Exercise brief: Beginning at the line that contains "R6: 5.6k (+3V3, U2/CH0) -> 15k (+3V3, U2/CH0)" and ending at the last line of the records below, retype each line exactly and add nothing.

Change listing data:
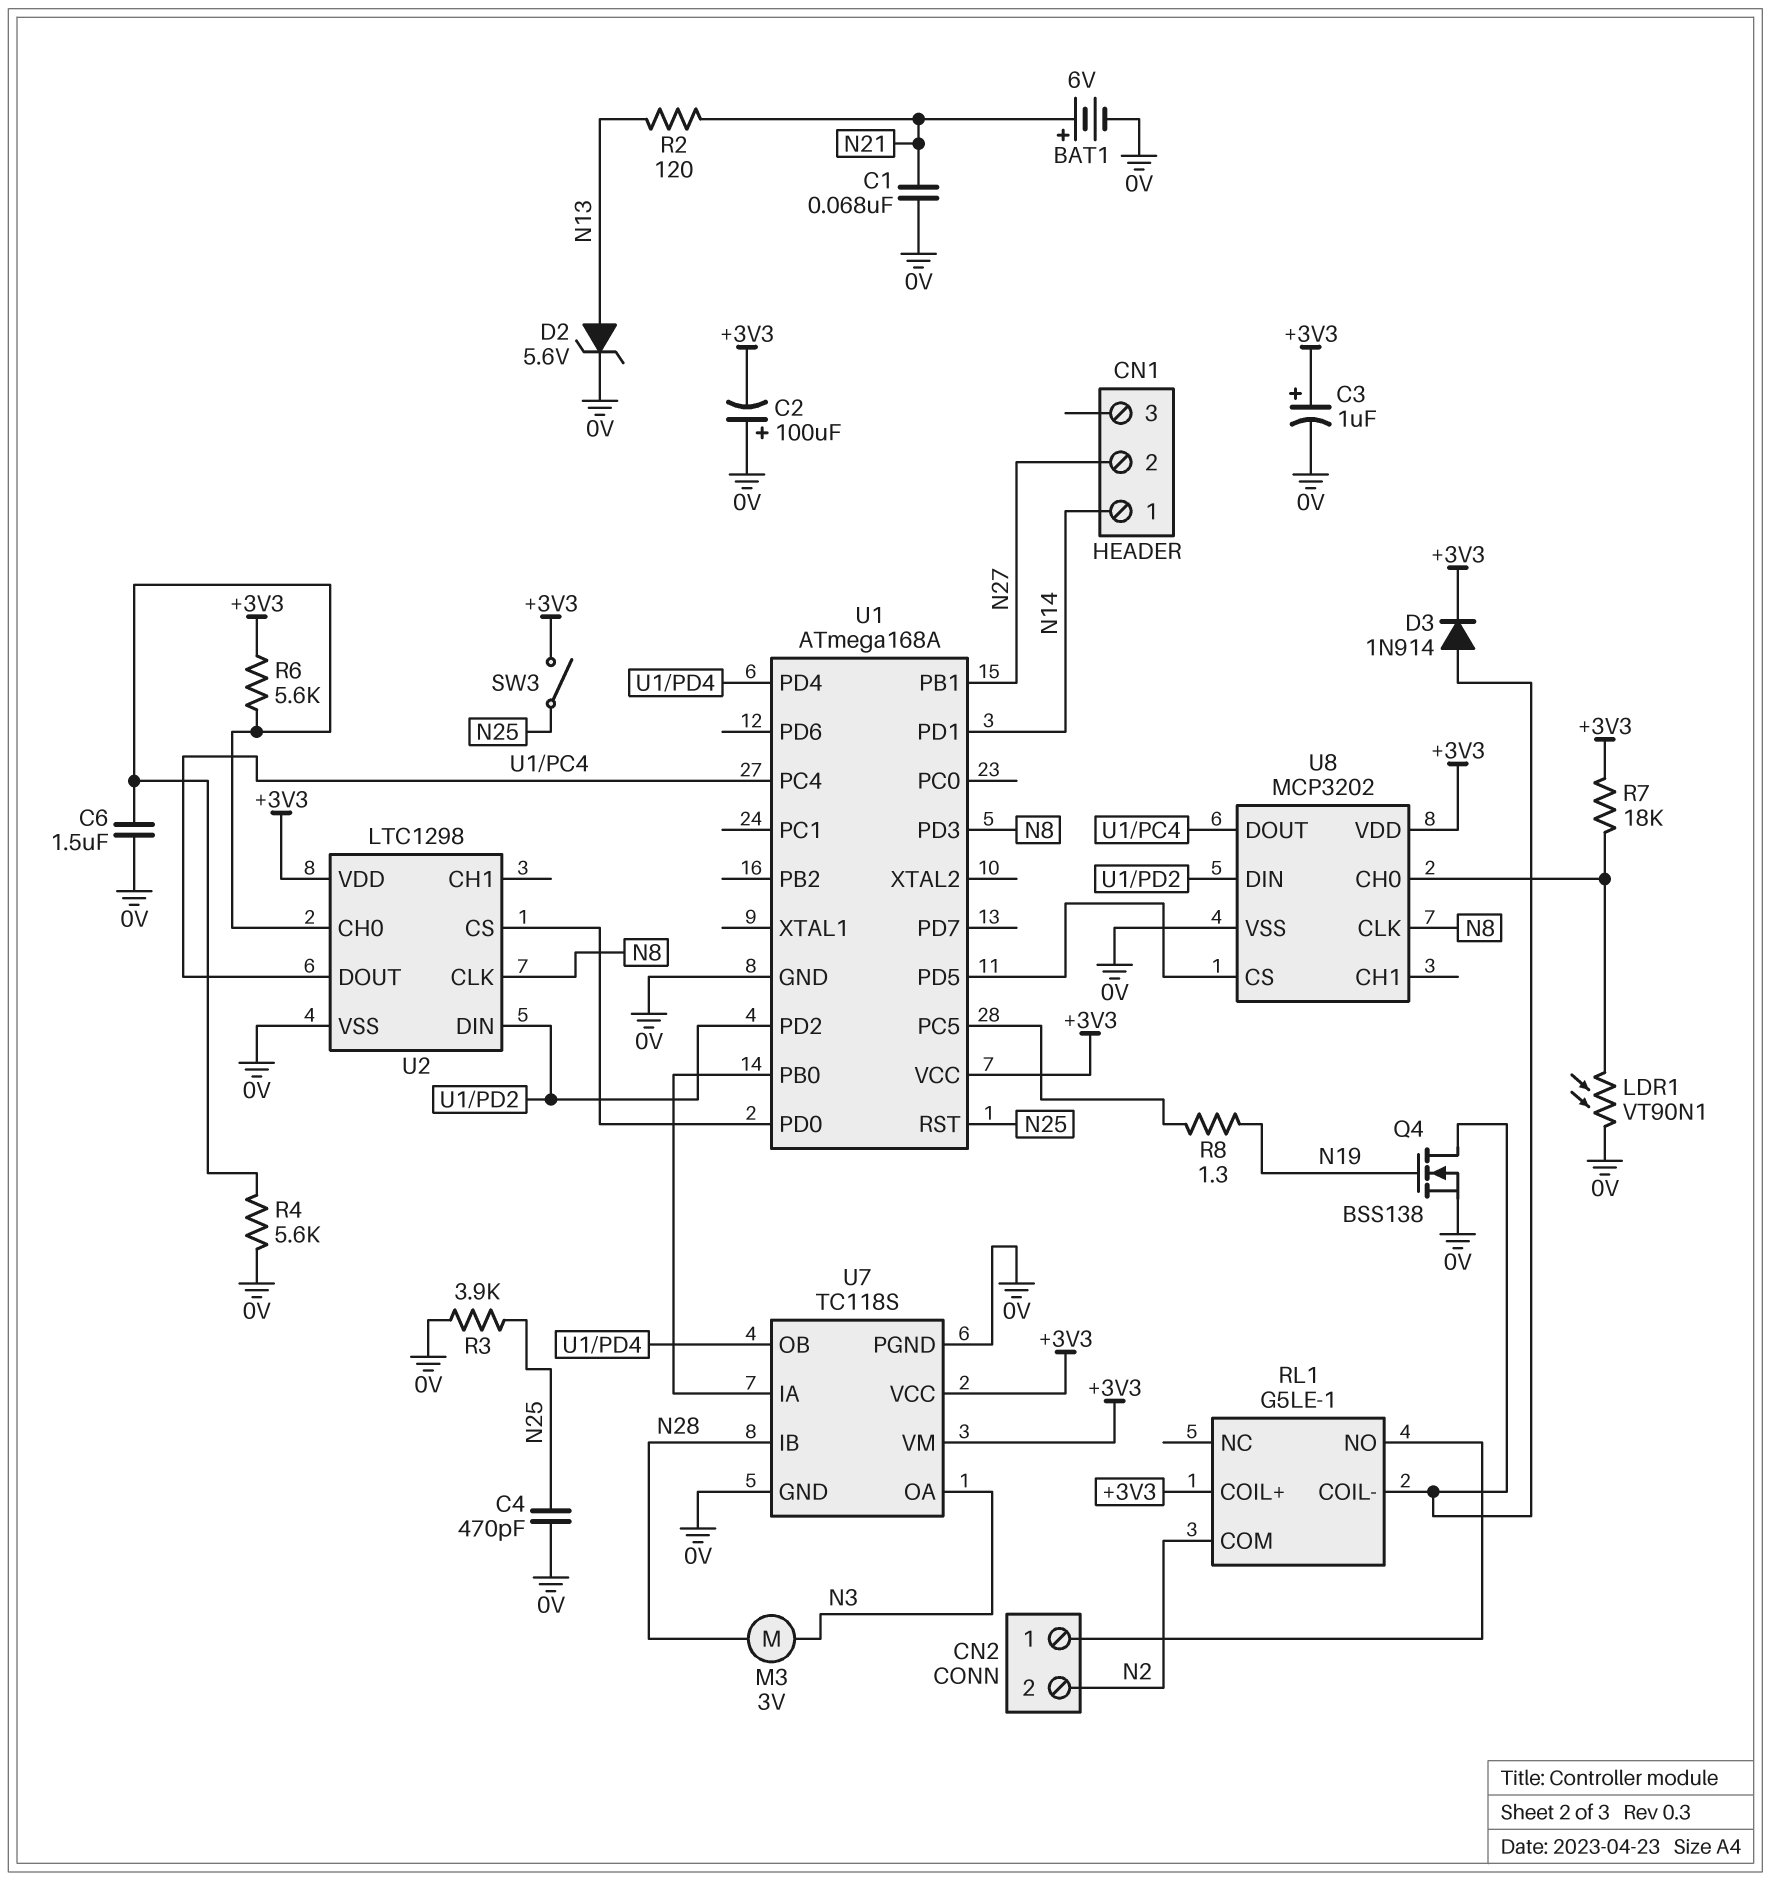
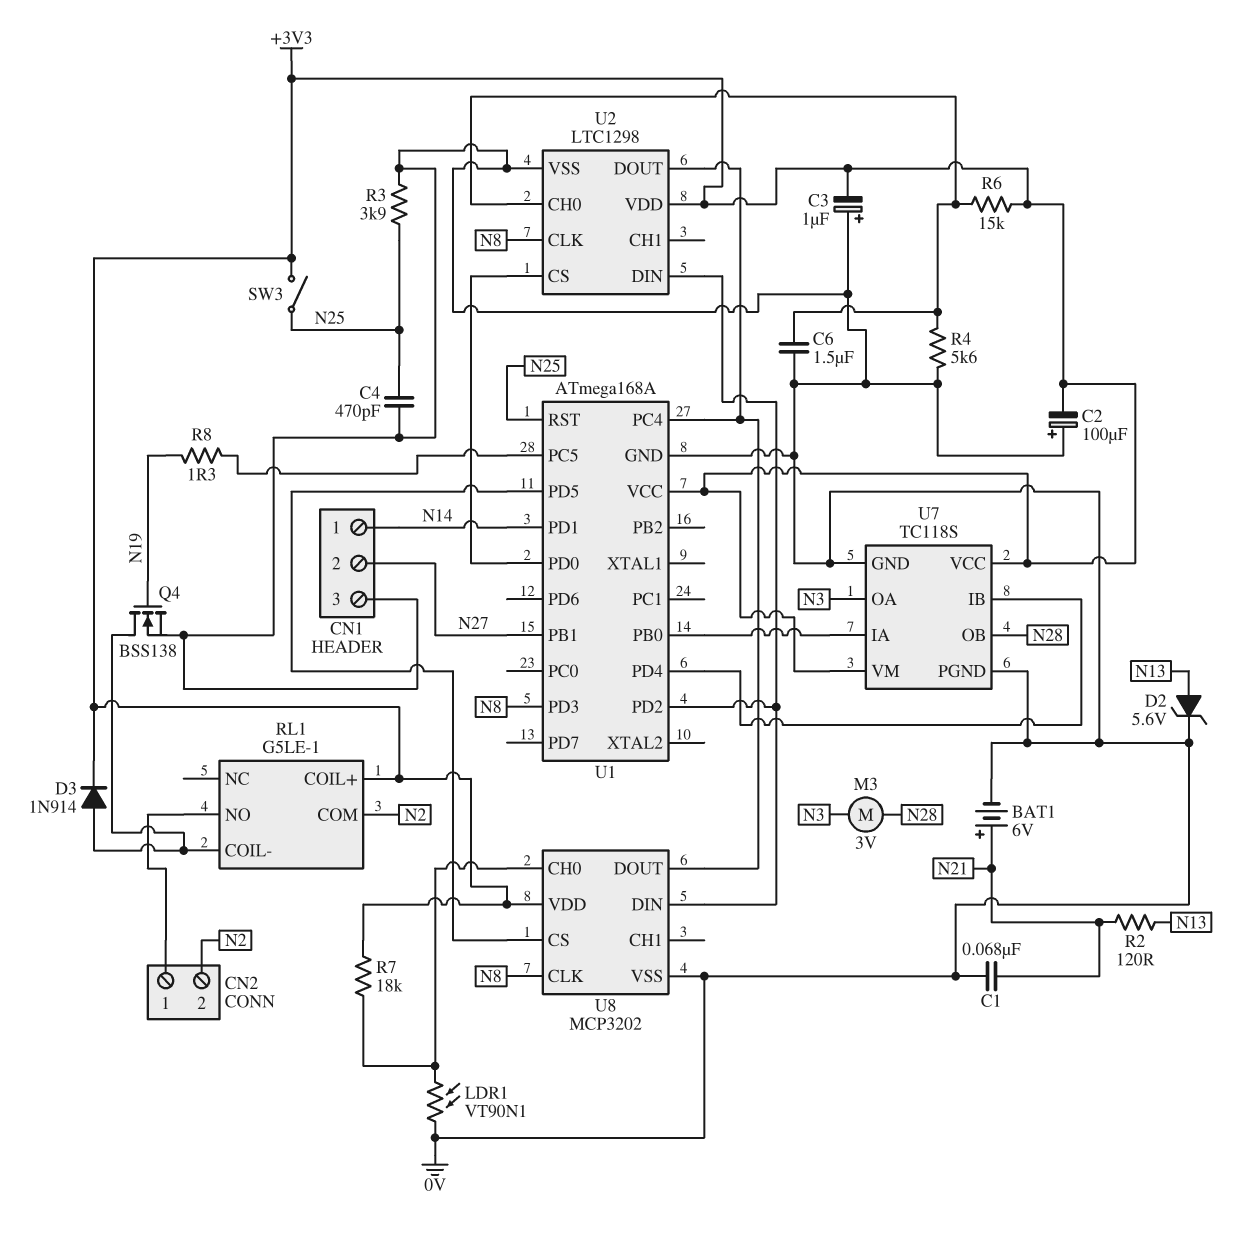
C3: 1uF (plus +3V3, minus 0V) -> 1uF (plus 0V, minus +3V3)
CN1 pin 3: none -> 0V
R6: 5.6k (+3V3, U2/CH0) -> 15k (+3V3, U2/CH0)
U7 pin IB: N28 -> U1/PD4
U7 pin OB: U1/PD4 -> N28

Expected answer:
R6: 5.6k (+3V3, U2/CH0) -> 15k (+3V3, U2/CH0)
U7 pin IB: N28 -> U1/PD4
U7 pin OB: U1/PD4 -> N28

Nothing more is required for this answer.